Data for the task:
== Segment start ==

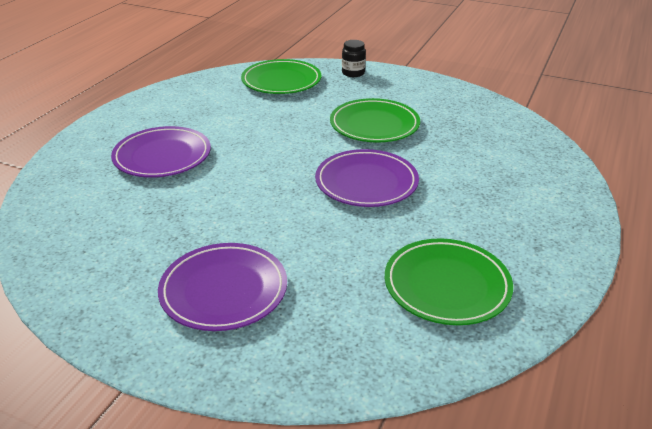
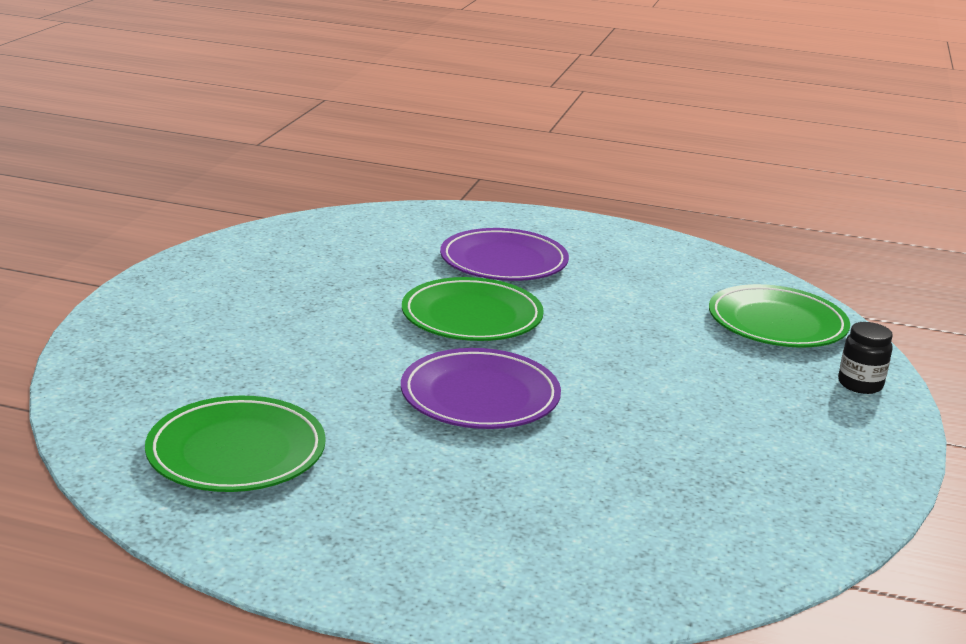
camera: 80 degrees right, 10 degrees down
purple plate [158,243,287,331] -> none
green plate [330,98,420,143] -> green plate moved to [402,277,544,341]

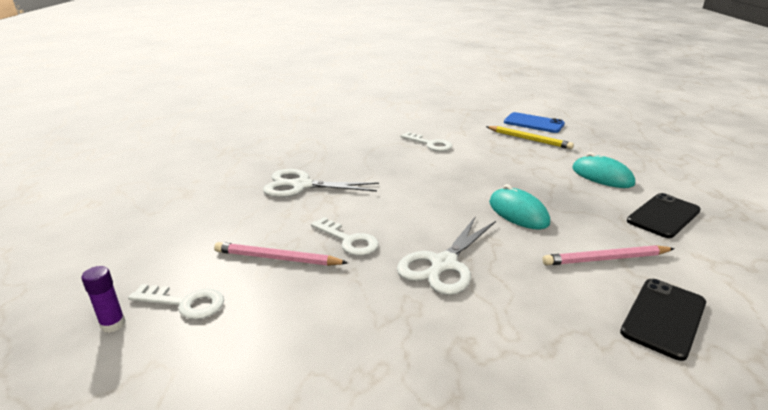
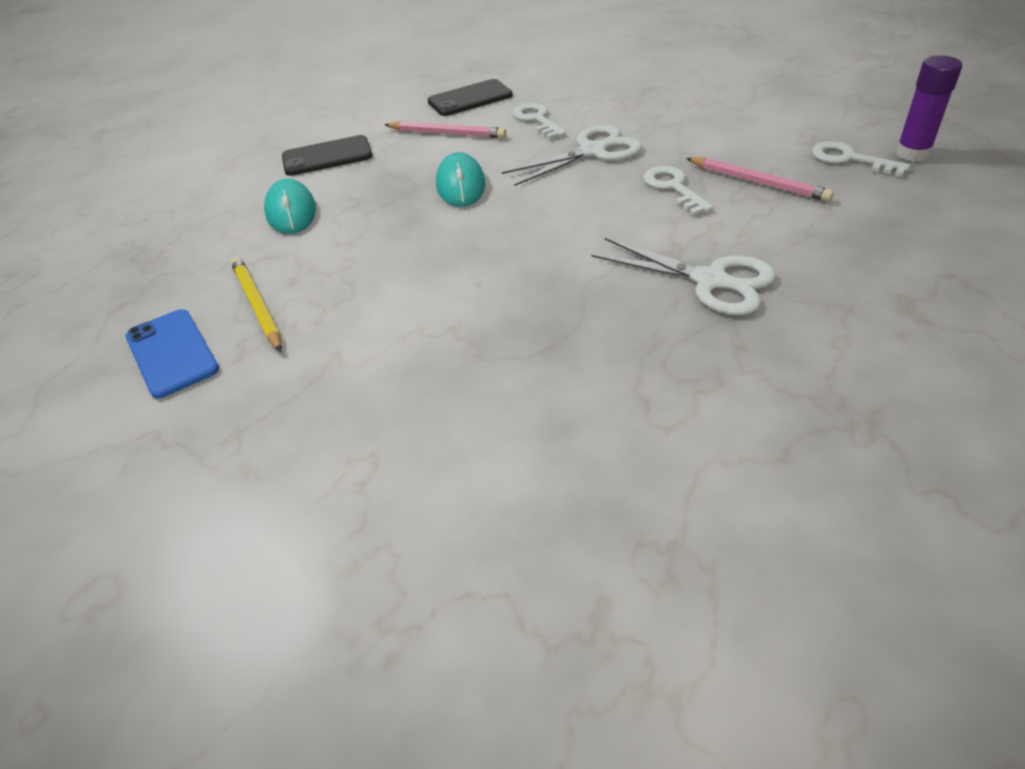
camera: 150 degrees left, 15 degrees up
purple glue stick [81,266,126,333] -> purple glue stick [895,55,962,162], size x1.56
white key [400,132,452,151] -> white key moved to [513,103,566,139]

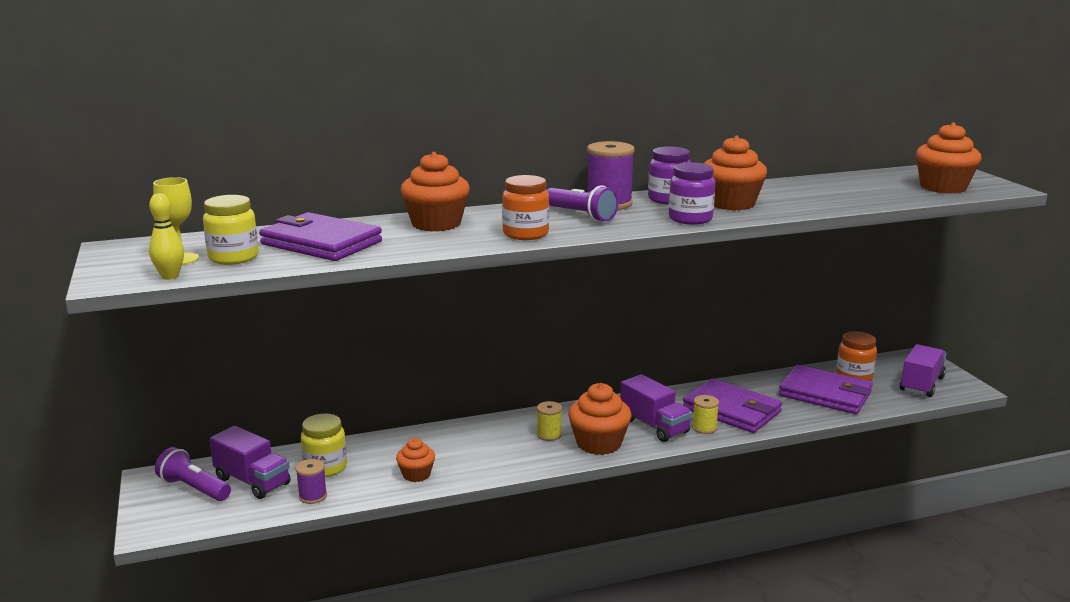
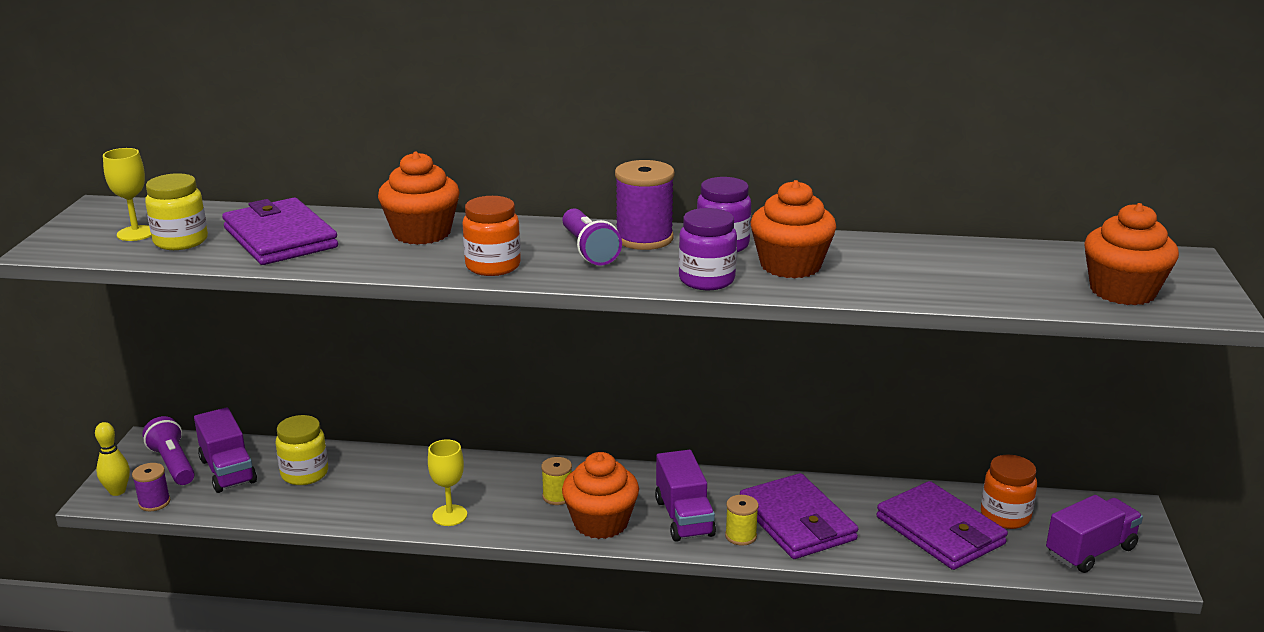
camera: 25 degrees right, 5 degrees up
yellow bowling pin [149,193,184,280] -> yellow bowling pin moved to [95,422,130,496]
purple spool [296,459,327,504] -> purple spool moved to [132,463,170,511]
orange cupcake [396,438,435,482] -> none
none -> yellow goblet [428,439,467,526]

== Segment end ==

Work instruction: Be exact. Write out all the entries and omit the pictures.

Response area:
camera: 80 degrees right, 10 degrees down
purple plate [158,243,287,331] -> none
green plate [330,98,420,143] -> green plate moved to [402,277,544,341]

camera: 150 degrees left, 15 degrees up
purple glue stick [81,266,126,333] -> purple glue stick [895,55,962,162], size x1.56
white key [400,132,452,151] -> white key moved to [513,103,566,139]

camera: 25 degrees right, 5 degrees up
yellow bowling pin [149,193,184,280] -> yellow bowling pin moved to [95,422,130,496]
purple spool [296,459,327,504] -> purple spool moved to [132,463,170,511]
orange cupcake [396,438,435,482] -> none
none -> yellow goblet [428,439,467,526]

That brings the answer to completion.